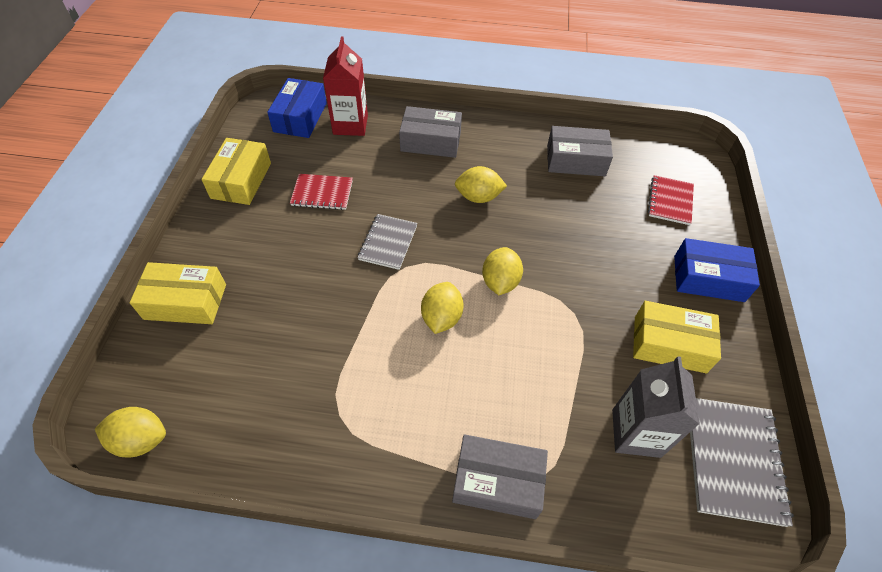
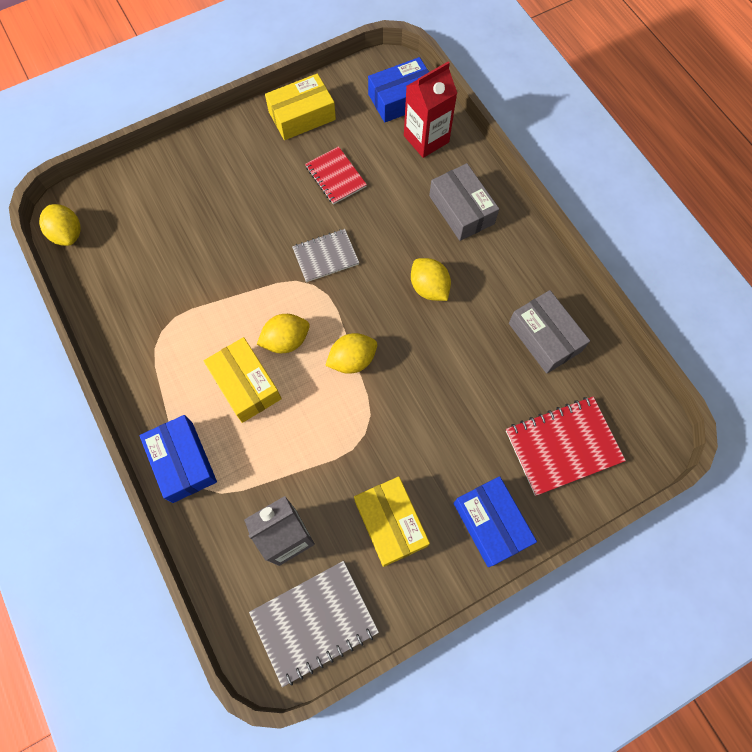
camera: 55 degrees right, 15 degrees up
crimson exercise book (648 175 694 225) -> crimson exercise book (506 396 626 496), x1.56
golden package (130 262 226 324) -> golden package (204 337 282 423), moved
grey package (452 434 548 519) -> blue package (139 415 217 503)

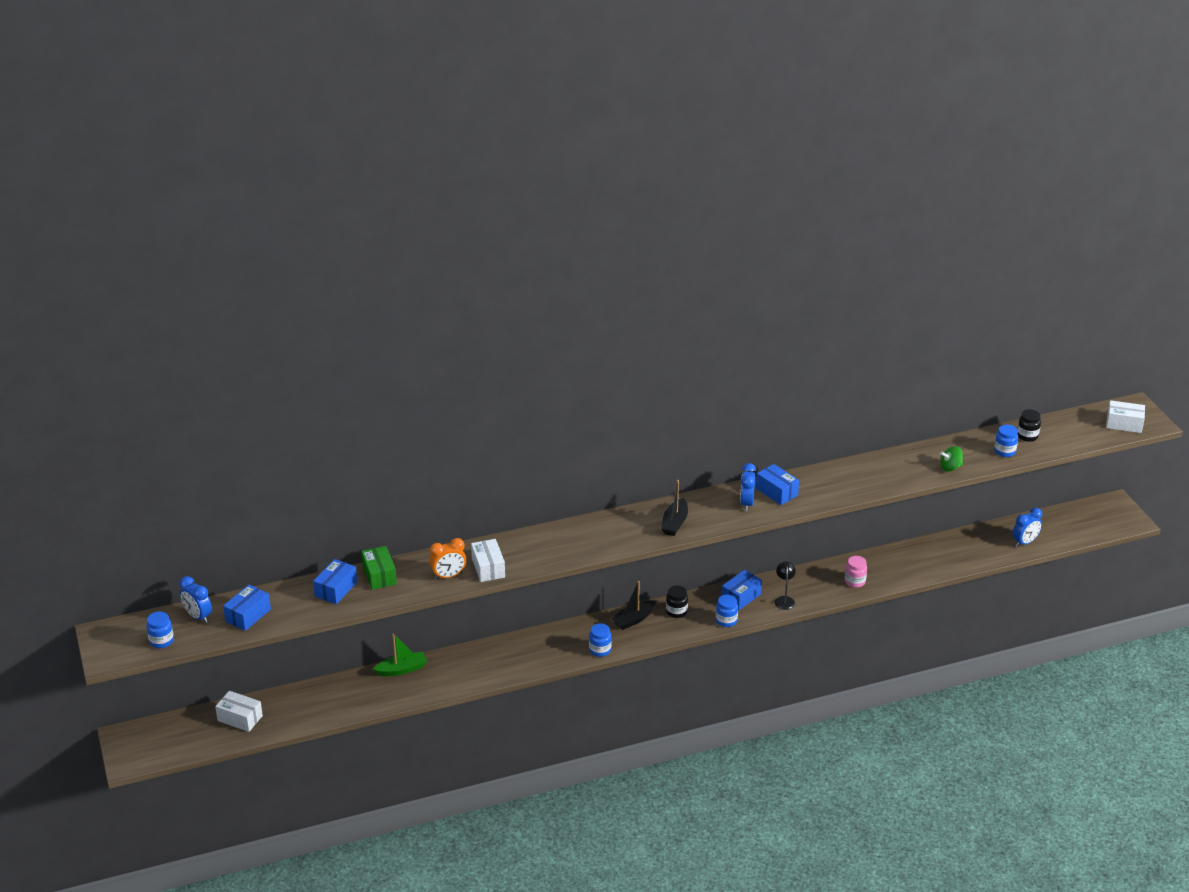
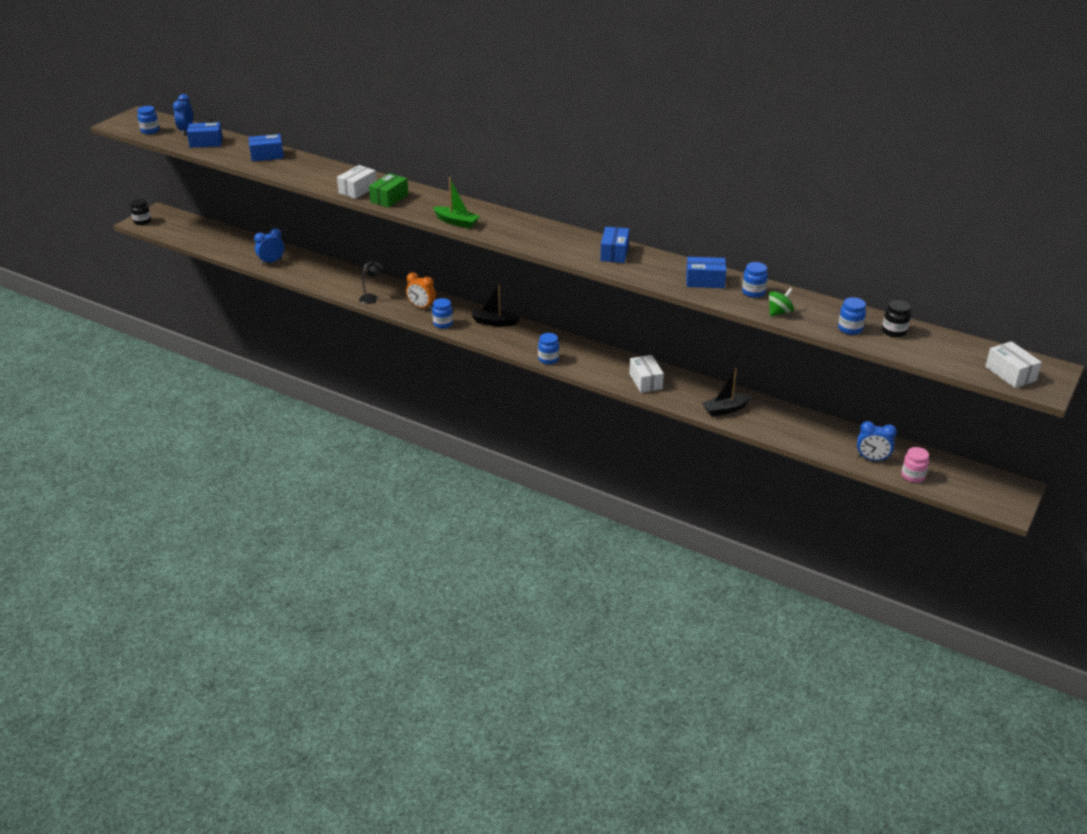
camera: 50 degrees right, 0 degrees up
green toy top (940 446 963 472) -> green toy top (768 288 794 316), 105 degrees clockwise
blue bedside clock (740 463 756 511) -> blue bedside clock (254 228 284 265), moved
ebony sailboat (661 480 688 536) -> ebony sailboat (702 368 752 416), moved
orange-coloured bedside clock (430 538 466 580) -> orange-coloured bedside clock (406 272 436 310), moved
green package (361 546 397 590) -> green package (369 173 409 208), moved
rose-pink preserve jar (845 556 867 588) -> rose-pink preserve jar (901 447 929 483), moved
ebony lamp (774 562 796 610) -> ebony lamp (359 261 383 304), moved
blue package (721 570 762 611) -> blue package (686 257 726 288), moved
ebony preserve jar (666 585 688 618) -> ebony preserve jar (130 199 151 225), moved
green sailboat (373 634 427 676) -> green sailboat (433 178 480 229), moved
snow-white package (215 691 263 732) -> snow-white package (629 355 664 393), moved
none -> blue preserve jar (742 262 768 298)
++++++++++
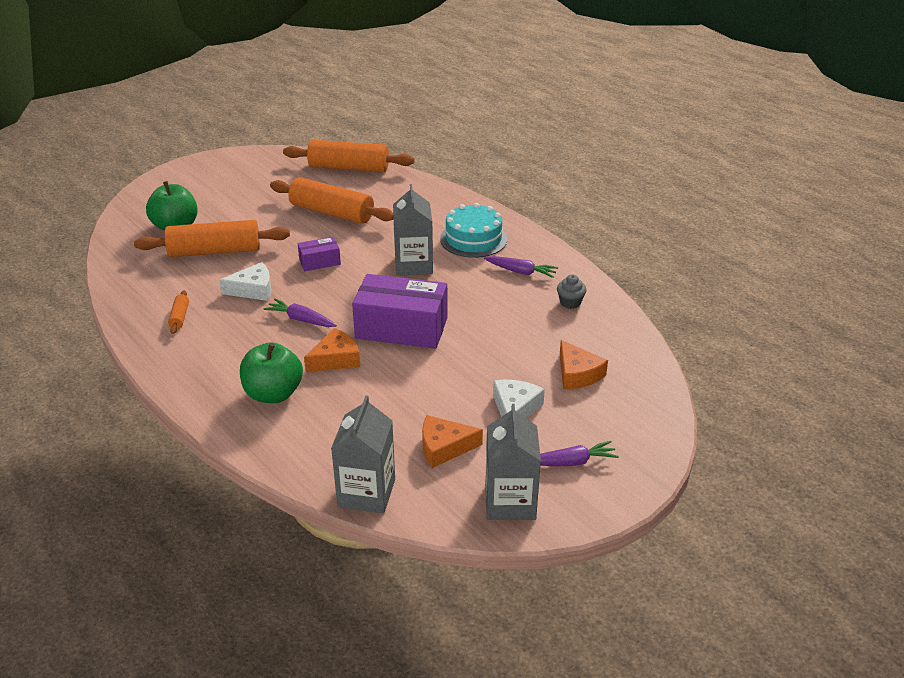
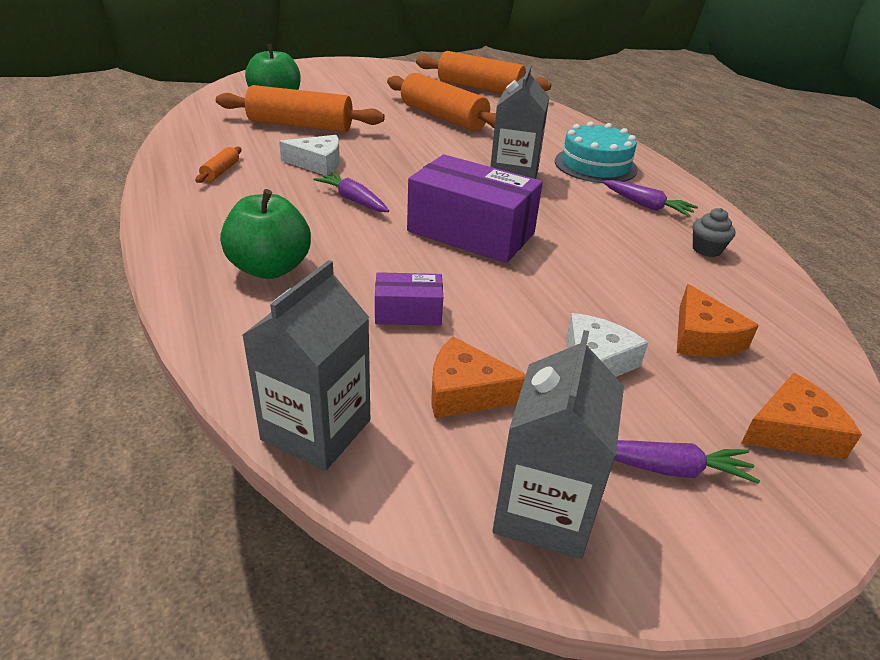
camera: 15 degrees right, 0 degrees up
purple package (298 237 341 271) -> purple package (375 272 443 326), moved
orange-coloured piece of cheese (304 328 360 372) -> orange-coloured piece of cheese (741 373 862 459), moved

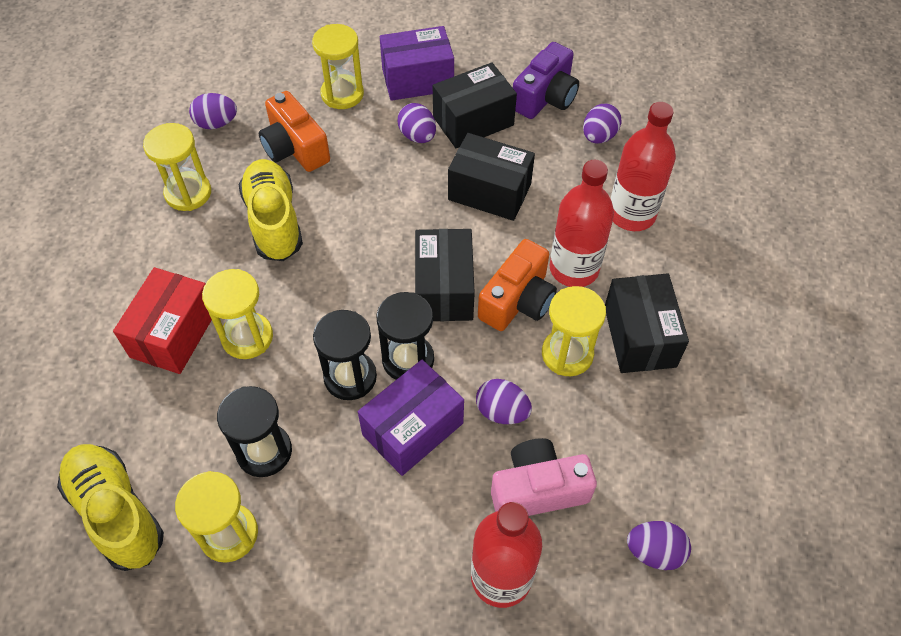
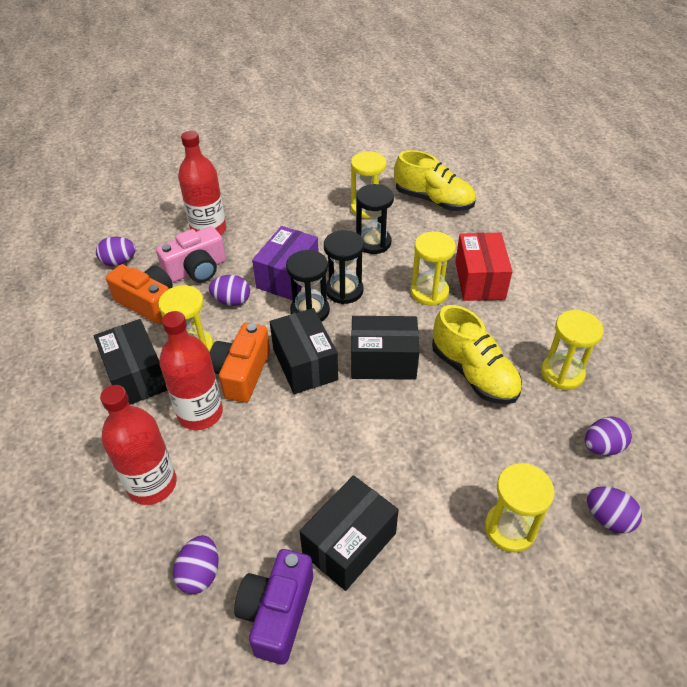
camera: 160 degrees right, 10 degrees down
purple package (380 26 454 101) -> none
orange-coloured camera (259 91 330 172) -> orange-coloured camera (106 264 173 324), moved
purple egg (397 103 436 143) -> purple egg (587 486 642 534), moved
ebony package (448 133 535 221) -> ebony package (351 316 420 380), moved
++++++++++
§ Task goal: Exactly the lines above from the one with "camera: 55 degrees right, 15 degrees up" to the one with "golden package (130", both included, are to be quoted; leave the rest out.

§ Exercise solution:
camera: 55 degrees right, 15 degrees up
crimson exercise book (648 175 694 225) -> crimson exercise book (506 396 626 496), x1.56
golden package (130 262 226 324) -> golden package (204 337 282 423), moved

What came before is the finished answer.